Raw records |
** BEGIN **
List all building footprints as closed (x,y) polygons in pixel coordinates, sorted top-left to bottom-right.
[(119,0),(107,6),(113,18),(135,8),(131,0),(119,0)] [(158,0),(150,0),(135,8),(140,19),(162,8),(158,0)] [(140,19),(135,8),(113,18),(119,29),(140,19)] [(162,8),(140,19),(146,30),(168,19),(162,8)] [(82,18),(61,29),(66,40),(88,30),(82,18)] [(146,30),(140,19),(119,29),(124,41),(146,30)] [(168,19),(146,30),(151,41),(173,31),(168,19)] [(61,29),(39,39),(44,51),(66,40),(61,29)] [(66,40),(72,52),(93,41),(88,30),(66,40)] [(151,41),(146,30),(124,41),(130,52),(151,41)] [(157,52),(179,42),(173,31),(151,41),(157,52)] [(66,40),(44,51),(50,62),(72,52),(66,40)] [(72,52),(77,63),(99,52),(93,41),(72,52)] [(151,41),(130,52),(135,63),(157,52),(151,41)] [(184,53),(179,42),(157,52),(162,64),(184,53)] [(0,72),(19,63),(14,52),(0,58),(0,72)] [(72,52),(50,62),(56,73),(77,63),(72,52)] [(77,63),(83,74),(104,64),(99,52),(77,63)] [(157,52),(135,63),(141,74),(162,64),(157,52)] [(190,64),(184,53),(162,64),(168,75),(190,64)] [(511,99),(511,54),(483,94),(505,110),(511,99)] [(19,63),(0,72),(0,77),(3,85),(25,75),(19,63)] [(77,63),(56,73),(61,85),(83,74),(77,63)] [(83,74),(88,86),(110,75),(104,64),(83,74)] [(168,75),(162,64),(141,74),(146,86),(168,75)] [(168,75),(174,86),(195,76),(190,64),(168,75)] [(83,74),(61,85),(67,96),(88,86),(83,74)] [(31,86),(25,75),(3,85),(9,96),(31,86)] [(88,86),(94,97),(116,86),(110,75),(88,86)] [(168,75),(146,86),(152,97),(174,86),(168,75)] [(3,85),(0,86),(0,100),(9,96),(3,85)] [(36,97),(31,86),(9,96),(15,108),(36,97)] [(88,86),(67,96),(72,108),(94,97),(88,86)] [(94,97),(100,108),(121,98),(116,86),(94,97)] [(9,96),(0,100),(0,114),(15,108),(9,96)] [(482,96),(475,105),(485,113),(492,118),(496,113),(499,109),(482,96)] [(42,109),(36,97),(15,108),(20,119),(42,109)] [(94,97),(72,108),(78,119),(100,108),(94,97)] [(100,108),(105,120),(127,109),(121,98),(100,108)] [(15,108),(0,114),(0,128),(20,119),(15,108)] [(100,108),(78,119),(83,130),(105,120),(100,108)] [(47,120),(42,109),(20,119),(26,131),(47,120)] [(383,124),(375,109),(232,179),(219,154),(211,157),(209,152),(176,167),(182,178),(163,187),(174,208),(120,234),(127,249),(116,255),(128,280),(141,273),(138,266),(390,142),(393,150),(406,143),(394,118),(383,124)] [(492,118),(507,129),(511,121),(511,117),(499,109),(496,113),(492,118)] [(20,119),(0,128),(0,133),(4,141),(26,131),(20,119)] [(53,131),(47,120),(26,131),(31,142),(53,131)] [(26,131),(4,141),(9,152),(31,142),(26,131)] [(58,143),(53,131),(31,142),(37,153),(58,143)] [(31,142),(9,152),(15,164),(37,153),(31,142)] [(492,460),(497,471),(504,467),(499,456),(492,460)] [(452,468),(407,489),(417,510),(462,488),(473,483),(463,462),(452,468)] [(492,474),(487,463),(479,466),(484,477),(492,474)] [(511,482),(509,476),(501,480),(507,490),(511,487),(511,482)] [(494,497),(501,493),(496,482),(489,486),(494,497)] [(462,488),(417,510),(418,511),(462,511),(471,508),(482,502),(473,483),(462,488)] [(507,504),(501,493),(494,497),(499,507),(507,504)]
** END **
** BEGIN **
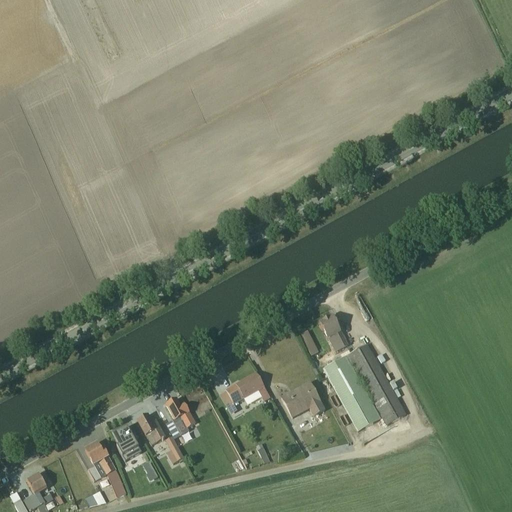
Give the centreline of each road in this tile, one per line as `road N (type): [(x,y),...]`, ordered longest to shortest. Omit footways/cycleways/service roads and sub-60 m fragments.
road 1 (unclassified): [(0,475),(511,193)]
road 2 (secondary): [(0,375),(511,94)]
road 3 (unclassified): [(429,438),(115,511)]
** END **
** BEGIN **
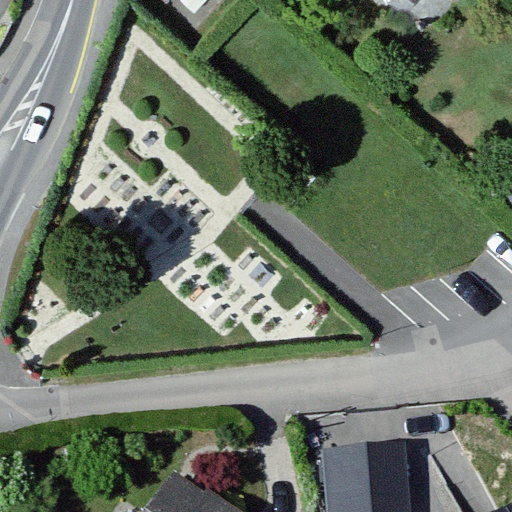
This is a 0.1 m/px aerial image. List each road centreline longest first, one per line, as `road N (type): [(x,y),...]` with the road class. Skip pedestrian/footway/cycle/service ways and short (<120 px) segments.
** END **
The problem | Pick out every line of the records that contains the word "centreline", and copy each one in full.

Solution to this task |
Give the centreline of each road in this tile, one per line as `road N (type): [(x,y),...]`, ordered longest to shortest. Omit footways/cycleways/service roads and sub-60 m fragments.
This is a 0.1 m/px aerial image. List each road centreline longest first, one per line, as `road N (type): [(x,y),...]` with the road class. Skip pedestrian/footway/cycle/service ways and short (<120 px) segments.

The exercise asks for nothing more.